Exercise directions = From the listing below, copy only the lines from the line that contains "white cone B13" to the line that contains "red brick I5 level 2 -> tan brick I5 level 2", counting those two lines as part of the copy.

___ Input data

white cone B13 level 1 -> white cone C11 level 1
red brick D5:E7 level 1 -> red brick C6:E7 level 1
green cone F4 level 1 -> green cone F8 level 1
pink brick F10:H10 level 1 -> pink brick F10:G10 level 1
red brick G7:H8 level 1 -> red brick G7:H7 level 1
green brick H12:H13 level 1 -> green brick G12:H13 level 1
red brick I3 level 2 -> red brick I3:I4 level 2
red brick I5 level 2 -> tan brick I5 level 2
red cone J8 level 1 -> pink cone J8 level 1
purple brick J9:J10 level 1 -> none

______
___ Input data

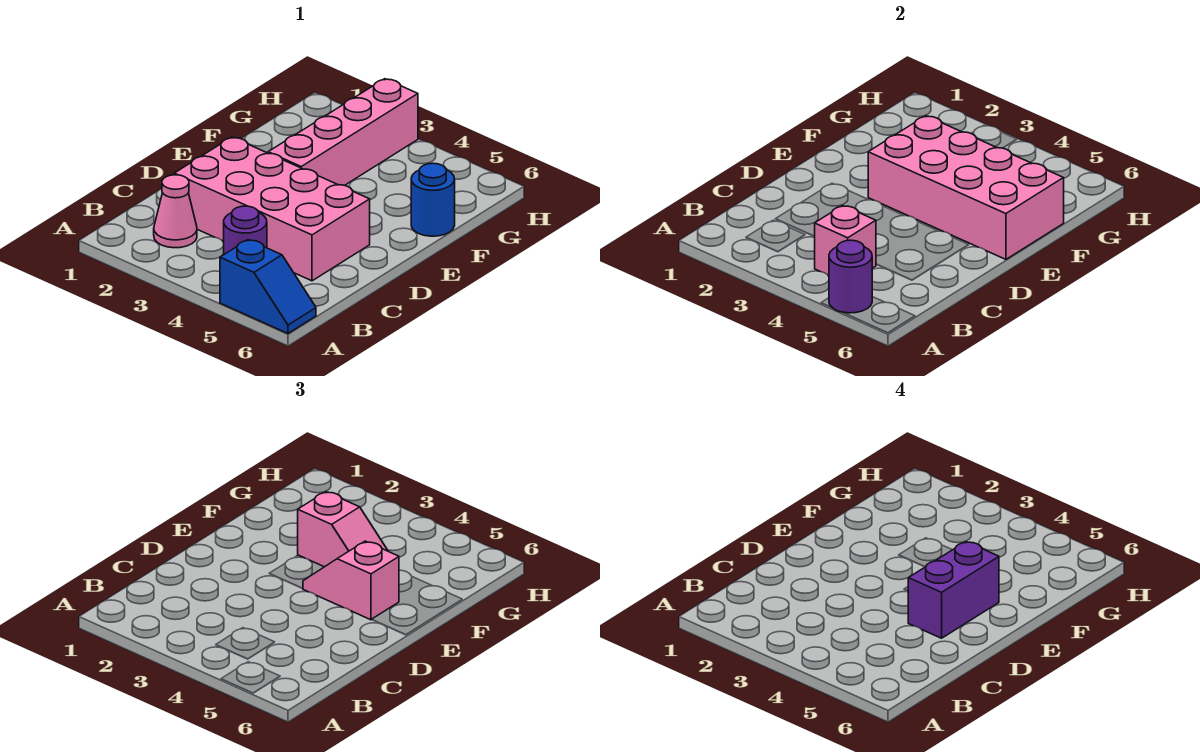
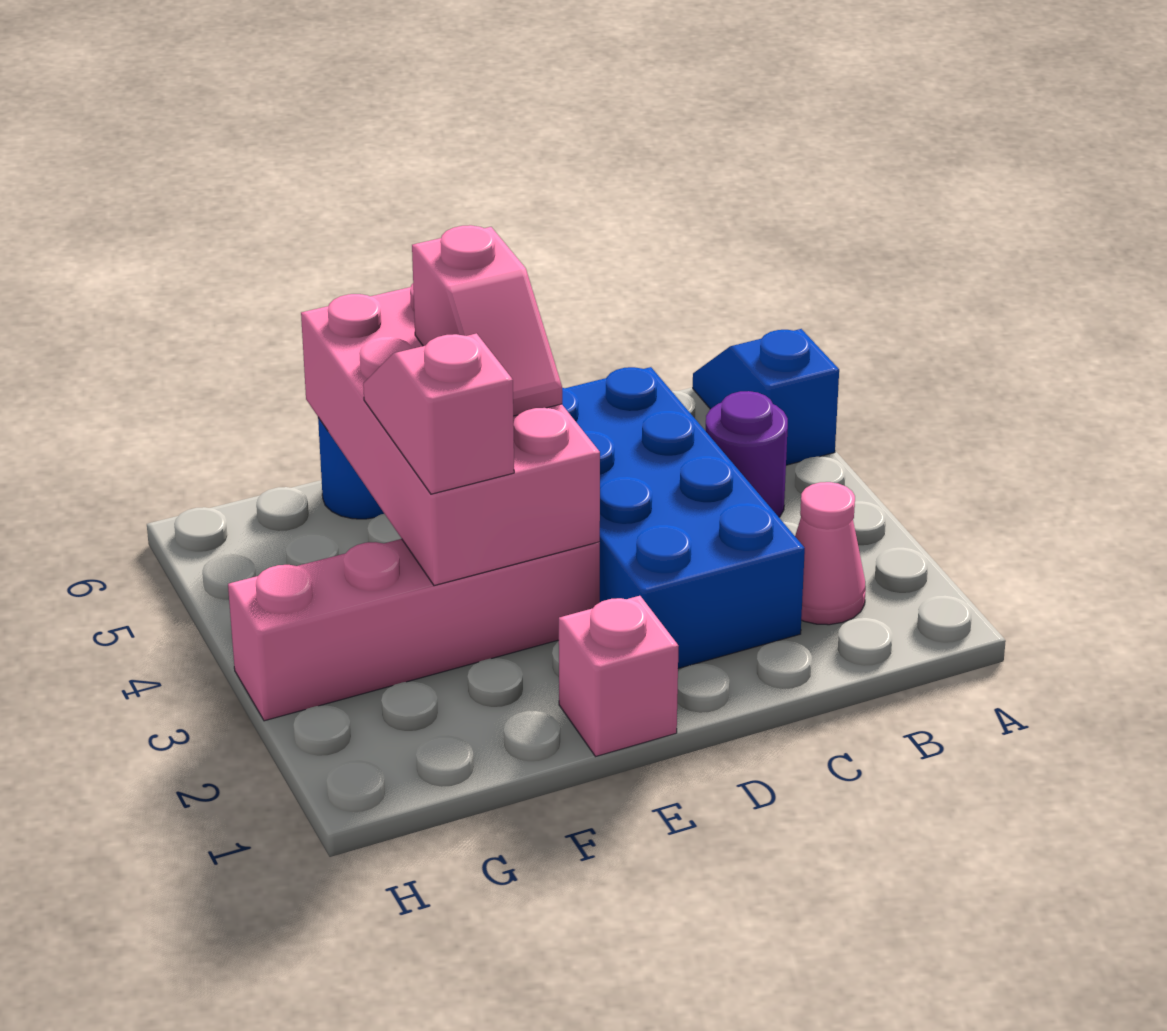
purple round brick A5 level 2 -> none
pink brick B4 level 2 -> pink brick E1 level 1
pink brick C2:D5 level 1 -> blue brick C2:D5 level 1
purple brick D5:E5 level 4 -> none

______

Exercise output =
white cone B13 level 1 -> white cone C11 level 1
red brick D5:E7 level 1 -> red brick C6:E7 level 1
green cone F4 level 1 -> green cone F8 level 1
pink brick F10:H10 level 1 -> pink brick F10:G10 level 1
red brick G7:H8 level 1 -> red brick G7:H7 level 1
green brick H12:H13 level 1 -> green brick G12:H13 level 1
red brick I3 level 2 -> red brick I3:I4 level 2
red brick I5 level 2 -> tan brick I5 level 2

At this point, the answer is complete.